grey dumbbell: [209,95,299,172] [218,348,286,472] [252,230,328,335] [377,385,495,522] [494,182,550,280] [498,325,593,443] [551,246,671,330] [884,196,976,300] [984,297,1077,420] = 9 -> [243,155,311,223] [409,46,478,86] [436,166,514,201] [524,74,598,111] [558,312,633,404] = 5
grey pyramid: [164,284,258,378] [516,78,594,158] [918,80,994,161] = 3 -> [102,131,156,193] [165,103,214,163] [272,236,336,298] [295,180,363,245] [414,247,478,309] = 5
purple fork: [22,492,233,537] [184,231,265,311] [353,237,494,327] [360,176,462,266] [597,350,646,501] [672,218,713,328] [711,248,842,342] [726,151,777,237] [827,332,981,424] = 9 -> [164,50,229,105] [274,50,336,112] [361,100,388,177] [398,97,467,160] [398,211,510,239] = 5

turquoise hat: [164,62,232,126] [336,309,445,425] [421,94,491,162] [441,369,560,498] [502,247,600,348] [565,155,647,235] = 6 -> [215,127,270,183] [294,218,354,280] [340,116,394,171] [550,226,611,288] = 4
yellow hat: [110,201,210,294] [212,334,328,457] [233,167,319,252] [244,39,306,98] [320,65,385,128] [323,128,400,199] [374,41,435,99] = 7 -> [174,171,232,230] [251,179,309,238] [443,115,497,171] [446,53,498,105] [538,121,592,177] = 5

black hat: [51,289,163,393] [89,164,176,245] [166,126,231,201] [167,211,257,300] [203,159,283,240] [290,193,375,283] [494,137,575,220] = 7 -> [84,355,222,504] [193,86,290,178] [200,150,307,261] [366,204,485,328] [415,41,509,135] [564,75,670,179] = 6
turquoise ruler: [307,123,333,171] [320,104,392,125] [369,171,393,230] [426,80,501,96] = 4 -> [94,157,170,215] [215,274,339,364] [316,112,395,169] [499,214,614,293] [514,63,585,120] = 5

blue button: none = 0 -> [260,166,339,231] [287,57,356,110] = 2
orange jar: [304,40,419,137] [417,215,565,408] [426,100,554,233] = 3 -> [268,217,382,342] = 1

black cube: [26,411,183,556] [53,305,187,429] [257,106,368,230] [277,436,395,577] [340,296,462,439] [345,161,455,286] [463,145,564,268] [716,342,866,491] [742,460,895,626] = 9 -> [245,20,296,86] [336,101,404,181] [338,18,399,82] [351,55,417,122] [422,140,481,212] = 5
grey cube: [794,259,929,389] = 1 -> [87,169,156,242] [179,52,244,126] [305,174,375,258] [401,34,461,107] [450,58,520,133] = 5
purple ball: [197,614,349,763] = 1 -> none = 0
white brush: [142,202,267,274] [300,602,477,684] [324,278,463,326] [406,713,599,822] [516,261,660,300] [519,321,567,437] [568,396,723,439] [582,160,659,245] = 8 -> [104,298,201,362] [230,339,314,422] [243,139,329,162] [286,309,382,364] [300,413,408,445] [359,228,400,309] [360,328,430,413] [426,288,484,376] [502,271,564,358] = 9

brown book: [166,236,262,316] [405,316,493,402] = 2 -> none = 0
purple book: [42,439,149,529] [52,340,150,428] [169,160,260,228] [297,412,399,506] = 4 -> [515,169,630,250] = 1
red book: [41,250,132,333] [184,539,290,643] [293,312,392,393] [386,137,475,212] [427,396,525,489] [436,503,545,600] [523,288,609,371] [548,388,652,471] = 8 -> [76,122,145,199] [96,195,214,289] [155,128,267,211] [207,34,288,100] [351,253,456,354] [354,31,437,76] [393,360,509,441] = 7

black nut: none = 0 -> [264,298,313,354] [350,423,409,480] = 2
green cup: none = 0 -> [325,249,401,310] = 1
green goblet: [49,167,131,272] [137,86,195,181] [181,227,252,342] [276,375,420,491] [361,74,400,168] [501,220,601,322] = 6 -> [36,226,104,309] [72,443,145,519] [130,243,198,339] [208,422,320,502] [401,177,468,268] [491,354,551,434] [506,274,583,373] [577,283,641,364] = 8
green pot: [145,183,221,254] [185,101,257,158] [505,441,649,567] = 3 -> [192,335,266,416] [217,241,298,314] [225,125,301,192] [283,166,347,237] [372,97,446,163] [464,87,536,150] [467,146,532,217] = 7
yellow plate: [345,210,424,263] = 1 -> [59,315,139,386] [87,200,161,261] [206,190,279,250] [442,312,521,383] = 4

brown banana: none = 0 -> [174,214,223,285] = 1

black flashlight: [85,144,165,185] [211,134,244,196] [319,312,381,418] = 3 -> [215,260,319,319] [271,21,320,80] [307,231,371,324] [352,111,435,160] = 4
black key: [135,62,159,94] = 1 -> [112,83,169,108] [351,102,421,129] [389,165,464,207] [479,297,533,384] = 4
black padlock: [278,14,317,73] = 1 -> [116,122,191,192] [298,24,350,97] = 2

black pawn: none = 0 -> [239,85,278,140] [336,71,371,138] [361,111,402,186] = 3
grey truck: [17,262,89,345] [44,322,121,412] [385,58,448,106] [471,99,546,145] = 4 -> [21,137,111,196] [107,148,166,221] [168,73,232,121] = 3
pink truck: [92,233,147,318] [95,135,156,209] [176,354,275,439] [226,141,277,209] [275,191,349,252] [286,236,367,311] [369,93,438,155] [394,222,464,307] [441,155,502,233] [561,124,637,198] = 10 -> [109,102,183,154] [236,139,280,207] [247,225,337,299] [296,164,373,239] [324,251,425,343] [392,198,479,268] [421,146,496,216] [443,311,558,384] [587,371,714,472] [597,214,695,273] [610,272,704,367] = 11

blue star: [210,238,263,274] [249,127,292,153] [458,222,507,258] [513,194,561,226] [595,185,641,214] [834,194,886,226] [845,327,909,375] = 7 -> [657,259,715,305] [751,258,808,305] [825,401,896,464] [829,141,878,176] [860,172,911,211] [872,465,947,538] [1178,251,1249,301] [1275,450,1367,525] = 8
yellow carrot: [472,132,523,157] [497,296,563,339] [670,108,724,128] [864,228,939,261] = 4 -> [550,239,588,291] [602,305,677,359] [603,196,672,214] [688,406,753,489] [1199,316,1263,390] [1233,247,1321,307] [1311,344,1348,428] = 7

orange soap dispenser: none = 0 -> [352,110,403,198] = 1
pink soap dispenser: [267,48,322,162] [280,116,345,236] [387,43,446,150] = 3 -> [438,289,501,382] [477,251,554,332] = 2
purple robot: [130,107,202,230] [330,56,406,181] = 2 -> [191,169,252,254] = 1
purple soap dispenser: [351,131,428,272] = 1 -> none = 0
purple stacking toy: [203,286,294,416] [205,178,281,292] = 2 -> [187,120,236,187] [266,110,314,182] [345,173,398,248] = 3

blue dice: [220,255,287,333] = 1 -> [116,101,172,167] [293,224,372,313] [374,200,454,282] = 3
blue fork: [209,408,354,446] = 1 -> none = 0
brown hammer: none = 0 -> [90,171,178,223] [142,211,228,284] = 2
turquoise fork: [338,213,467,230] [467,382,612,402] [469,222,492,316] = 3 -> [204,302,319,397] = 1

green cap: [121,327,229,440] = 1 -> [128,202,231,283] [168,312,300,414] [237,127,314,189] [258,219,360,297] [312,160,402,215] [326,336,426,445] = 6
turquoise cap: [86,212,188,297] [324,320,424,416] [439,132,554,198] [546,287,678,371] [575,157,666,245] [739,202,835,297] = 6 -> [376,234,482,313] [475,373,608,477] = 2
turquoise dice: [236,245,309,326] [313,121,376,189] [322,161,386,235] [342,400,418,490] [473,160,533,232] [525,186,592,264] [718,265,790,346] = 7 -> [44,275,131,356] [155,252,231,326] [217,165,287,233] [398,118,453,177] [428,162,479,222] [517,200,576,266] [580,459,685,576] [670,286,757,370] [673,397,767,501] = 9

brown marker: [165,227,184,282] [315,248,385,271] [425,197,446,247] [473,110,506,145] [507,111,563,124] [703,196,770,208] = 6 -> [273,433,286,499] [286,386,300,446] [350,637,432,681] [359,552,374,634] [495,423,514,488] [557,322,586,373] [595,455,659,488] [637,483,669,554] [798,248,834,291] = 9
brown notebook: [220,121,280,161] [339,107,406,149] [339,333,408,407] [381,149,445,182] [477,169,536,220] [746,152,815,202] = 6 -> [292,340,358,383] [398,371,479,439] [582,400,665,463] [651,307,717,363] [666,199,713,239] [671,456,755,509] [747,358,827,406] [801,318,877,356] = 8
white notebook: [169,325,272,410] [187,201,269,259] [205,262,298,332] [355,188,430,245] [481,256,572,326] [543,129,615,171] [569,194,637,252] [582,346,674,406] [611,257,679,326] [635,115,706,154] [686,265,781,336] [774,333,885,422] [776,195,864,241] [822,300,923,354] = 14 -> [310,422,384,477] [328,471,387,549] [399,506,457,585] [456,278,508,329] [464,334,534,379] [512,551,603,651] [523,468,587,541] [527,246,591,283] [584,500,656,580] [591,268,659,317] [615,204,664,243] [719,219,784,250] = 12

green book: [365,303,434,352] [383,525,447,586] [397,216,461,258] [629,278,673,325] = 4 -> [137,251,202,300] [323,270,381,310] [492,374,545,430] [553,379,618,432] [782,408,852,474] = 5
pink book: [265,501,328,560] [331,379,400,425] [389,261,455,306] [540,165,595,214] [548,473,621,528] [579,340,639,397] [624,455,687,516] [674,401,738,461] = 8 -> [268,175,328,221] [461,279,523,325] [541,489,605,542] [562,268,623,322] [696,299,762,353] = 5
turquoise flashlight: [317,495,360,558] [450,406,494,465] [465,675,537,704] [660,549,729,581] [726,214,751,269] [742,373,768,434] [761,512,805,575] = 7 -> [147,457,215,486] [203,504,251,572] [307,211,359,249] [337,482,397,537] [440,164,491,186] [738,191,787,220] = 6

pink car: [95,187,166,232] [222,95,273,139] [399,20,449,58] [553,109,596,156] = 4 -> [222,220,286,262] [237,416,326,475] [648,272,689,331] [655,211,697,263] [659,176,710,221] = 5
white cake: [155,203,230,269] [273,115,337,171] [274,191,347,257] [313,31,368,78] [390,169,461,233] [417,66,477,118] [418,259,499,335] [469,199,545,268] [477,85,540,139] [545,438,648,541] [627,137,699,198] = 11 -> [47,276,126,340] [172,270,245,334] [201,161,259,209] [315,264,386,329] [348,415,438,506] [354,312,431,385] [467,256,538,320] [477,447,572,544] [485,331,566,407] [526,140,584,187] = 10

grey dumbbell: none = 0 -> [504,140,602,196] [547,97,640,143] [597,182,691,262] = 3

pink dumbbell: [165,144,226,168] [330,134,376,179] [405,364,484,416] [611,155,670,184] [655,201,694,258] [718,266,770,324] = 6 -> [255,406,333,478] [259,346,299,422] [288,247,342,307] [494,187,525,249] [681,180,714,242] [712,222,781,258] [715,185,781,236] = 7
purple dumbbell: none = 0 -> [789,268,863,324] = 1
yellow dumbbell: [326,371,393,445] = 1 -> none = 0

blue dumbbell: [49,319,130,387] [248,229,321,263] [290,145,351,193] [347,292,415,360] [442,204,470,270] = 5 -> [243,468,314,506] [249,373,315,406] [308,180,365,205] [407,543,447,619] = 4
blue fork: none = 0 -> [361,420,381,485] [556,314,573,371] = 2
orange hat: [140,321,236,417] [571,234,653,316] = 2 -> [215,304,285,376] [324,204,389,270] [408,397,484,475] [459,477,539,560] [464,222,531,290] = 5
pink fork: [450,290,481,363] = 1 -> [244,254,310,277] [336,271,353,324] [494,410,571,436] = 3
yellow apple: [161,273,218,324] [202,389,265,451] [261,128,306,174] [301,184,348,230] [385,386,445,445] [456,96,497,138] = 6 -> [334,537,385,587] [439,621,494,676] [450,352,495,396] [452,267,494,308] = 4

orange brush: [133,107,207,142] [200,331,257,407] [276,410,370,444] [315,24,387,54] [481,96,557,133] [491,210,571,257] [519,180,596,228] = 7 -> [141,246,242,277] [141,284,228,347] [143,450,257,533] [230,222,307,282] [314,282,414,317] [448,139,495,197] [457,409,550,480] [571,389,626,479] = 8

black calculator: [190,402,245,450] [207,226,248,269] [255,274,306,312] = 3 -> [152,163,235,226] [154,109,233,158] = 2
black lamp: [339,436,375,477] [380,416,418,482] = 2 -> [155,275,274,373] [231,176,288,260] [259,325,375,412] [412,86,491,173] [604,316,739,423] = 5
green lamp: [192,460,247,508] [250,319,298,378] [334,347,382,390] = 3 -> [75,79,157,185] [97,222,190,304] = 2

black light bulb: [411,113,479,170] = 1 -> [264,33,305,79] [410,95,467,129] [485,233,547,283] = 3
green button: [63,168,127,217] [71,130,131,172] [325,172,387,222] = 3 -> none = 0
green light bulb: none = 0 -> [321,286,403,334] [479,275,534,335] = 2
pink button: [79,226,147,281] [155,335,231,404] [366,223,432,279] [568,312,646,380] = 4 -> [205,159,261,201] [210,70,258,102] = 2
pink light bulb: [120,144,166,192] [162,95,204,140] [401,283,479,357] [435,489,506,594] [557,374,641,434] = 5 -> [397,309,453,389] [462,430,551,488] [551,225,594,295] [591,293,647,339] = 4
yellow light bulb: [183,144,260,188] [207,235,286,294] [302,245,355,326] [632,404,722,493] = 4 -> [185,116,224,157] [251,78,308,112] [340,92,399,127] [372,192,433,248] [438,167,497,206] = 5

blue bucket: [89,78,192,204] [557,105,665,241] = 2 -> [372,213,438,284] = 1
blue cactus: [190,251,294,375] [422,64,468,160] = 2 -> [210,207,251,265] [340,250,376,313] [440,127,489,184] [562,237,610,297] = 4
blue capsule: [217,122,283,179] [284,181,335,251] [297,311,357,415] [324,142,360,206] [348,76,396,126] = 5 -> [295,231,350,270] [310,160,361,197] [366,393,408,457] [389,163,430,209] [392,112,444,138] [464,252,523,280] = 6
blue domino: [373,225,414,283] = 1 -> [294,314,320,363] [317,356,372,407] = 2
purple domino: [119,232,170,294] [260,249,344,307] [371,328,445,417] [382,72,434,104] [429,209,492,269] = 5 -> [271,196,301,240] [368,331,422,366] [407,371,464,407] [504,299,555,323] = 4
= = = =
* [Required action]: Which lines of the data above contain the string "brown"? Copy each of them.

* [The answer]:
brown book: [166,236,262,316] [405,316,493,402] = 2 -> none = 0
brown banana: none = 0 -> [174,214,223,285] = 1
brown hammer: none = 0 -> [90,171,178,223] [142,211,228,284] = 2
brown marker: [165,227,184,282] [315,248,385,271] [425,197,446,247] [473,110,506,145] [507,111,563,124] [703,196,770,208] = 6 -> [273,433,286,499] [286,386,300,446] [350,637,432,681] [359,552,374,634] [495,423,514,488] [557,322,586,373] [595,455,659,488] [637,483,669,554] [798,248,834,291] = 9
brown notebook: [220,121,280,161] [339,107,406,149] [339,333,408,407] [381,149,445,182] [477,169,536,220] [746,152,815,202] = 6 -> [292,340,358,383] [398,371,479,439] [582,400,665,463] [651,307,717,363] [666,199,713,239] [671,456,755,509] [747,358,827,406] [801,318,877,356] = 8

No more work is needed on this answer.